::: Records shown

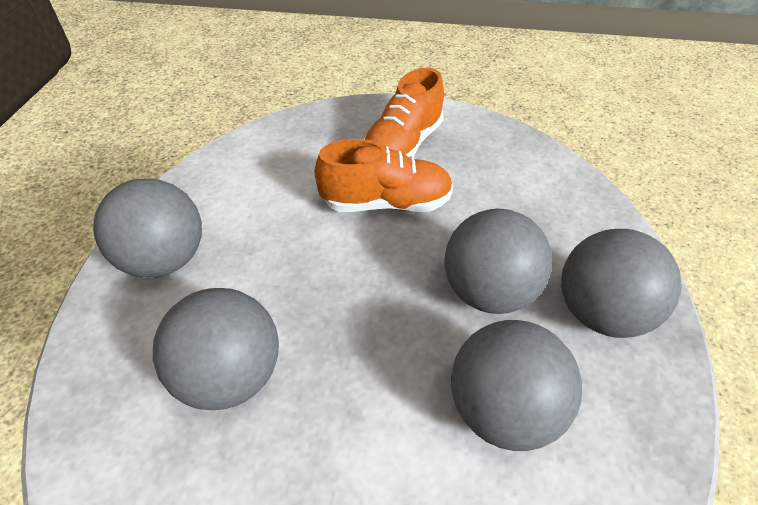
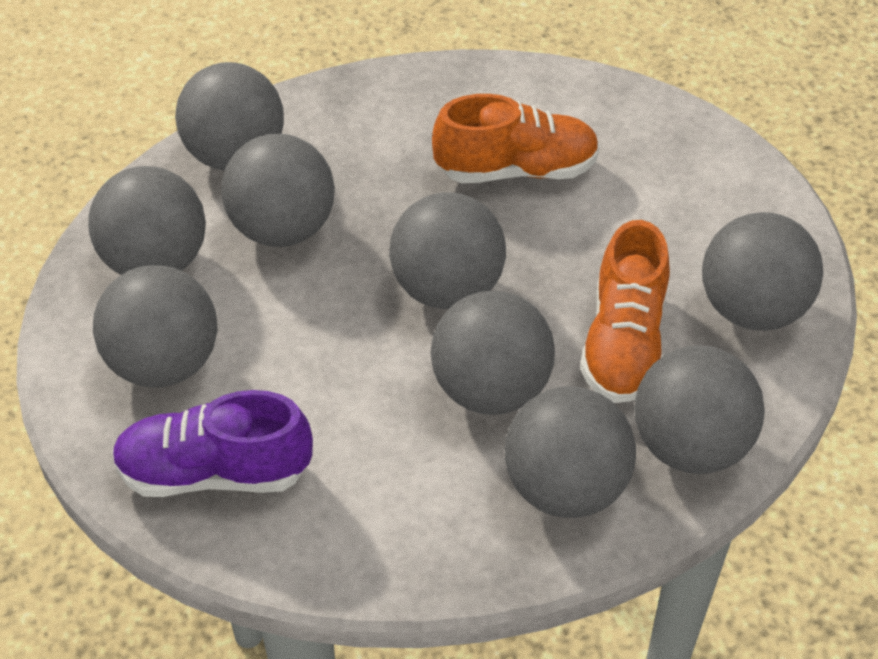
grey ball: 5 -> 9
purple shoe: 0 -> 1

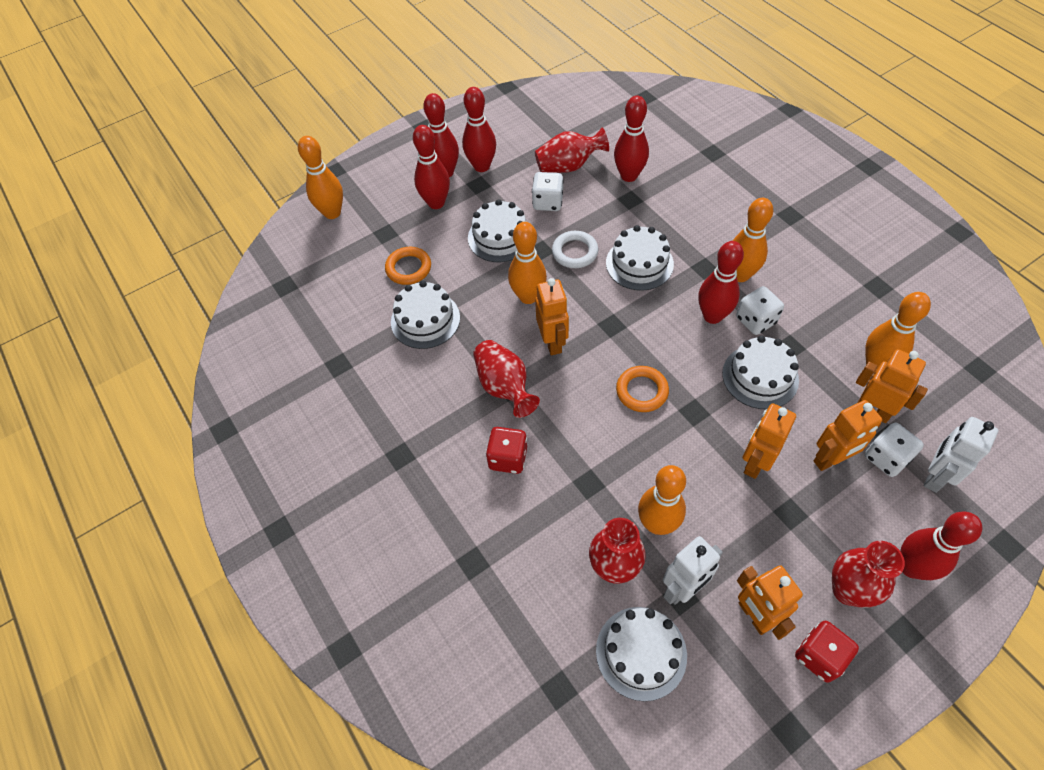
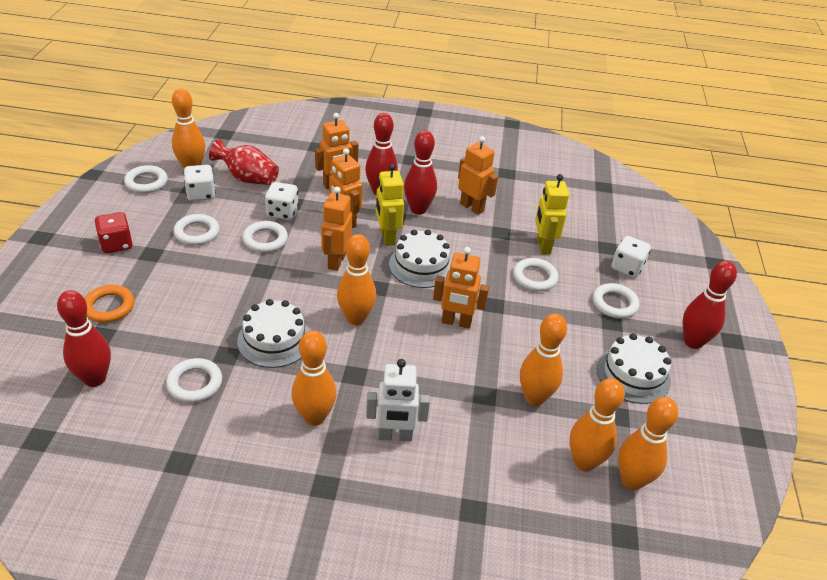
orange bowling pin: 5 -> 6
orange ring: 2 -> 1
red bowling pin: 6 -> 4
red dice: 2 -> 1
red vase: 4 -> 1
white cake: 5 -> 3
white ring: 1 -> 6
white robot: 2 -> 1
yellow robot: 0 -> 2

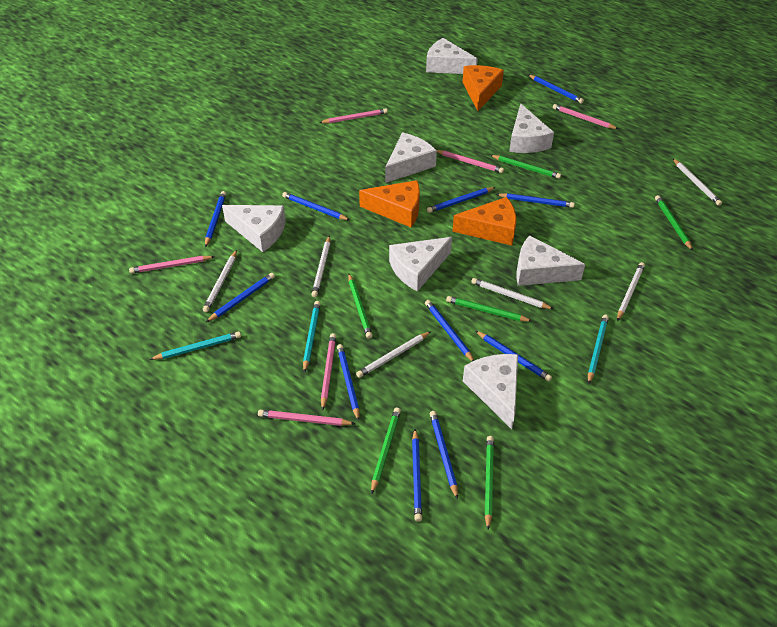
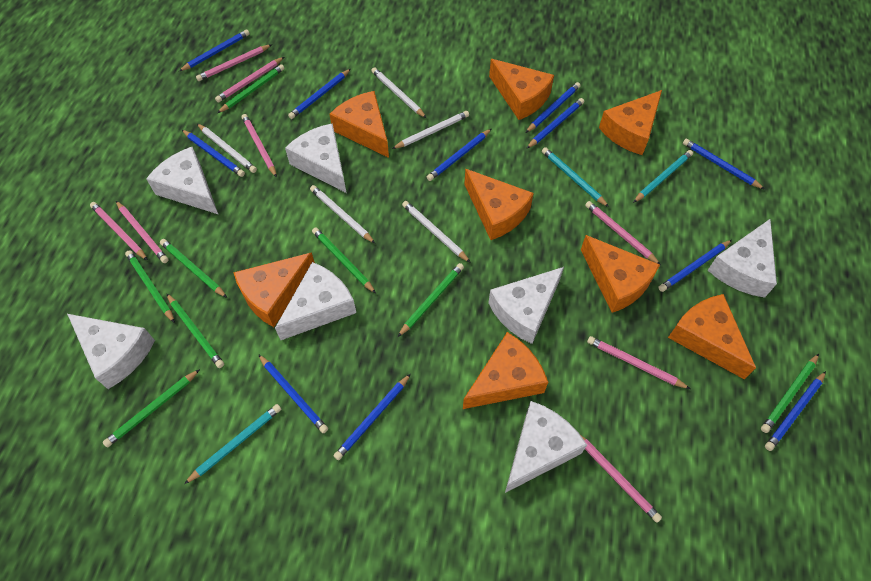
green pencil: 6 -> 8
orange cheese: 3 -> 8
pink pencil: 6 -> 8
white pencil: 6 -> 5

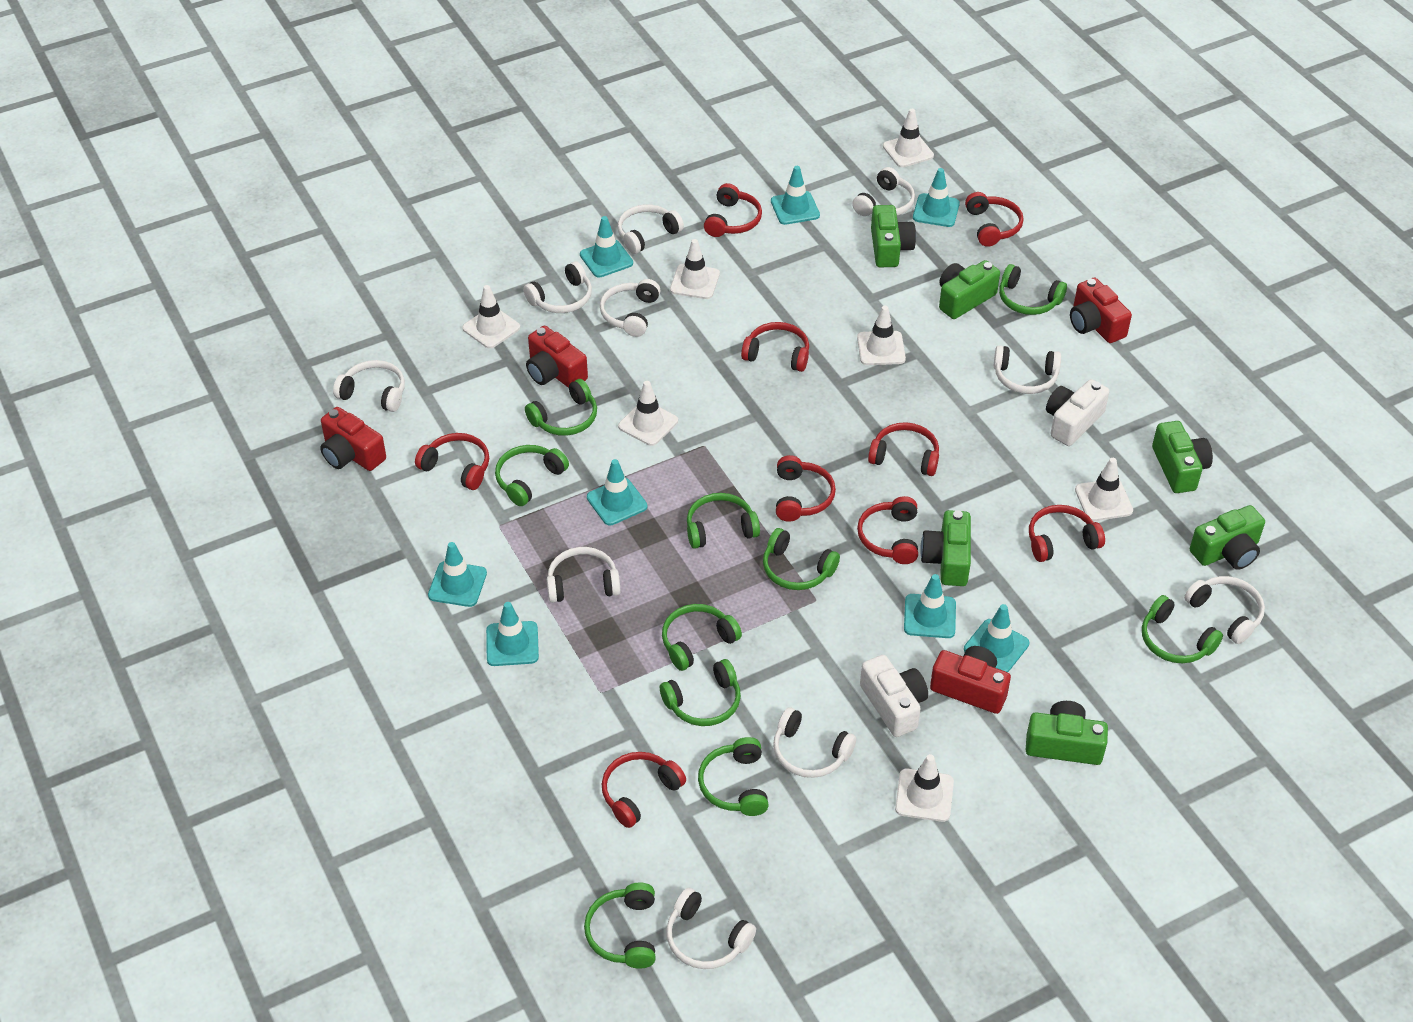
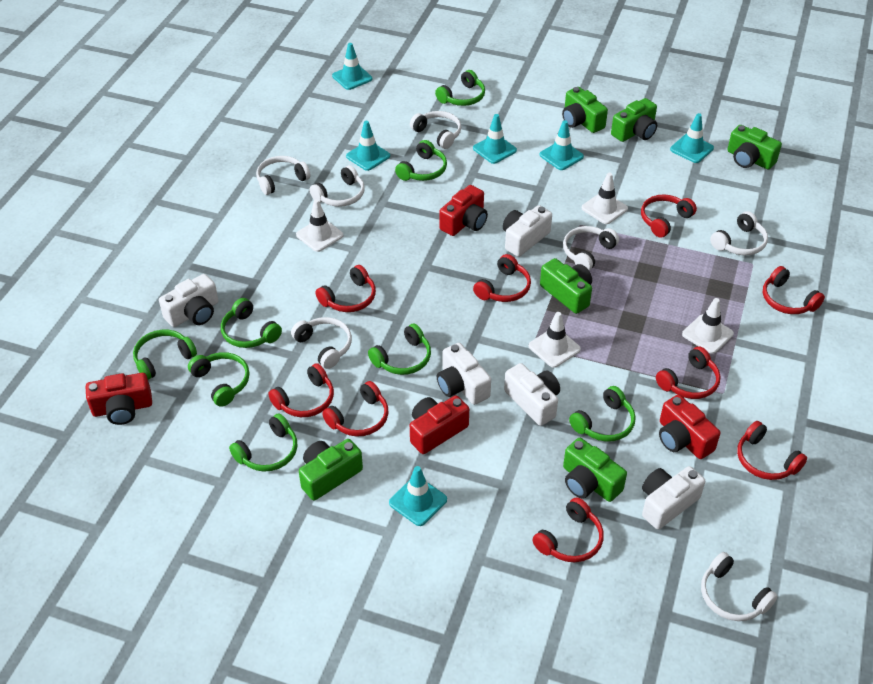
green headphones: 10 -> 8
turquoise traffic cone: 8 -> 6
white camera: 2 -> 5
white headphones: 10 -> 7
white traffic cone: 7 -> 4

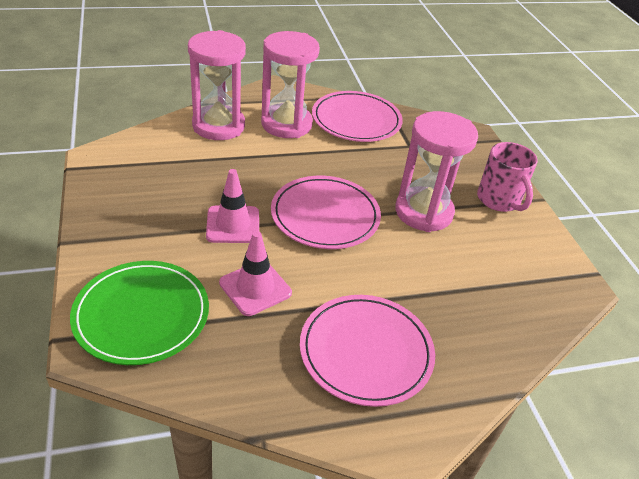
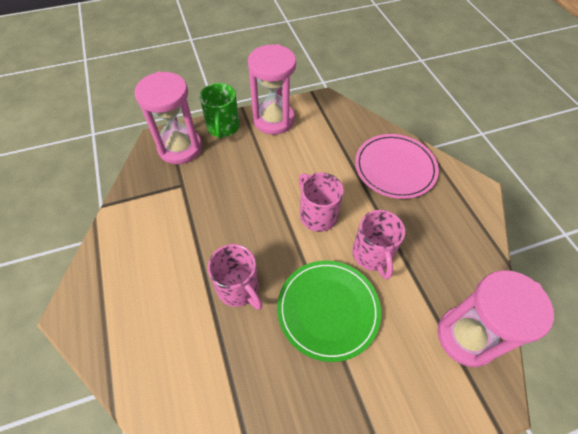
green mug: 0 -> 1
pink mug: 1 -> 3
pink plate: 3 -> 1
pink traffic cone: 2 -> 0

::::::

> [Work to complete]
Give back exactly the lines from the one that contains "red bowling pin: 6 -> 4" to the final line of the data above, both included, with all pictures removed.

> [Response box]
red bowling pin: 6 -> 4
red dice: 2 -> 1
red vase: 4 -> 1
white cake: 5 -> 3
white ring: 1 -> 6
white robot: 2 -> 1
yellow robot: 0 -> 2

green pencil: 6 -> 8
orange cheese: 3 -> 8
pink pencil: 6 -> 8
white pencil: 6 -> 5

green headphones: 10 -> 8
turquoise traffic cone: 8 -> 6
white camera: 2 -> 5
white headphones: 10 -> 7
white traffic cone: 7 -> 4

green mug: 0 -> 1
pink mug: 1 -> 3
pink plate: 3 -> 1
pink traffic cone: 2 -> 0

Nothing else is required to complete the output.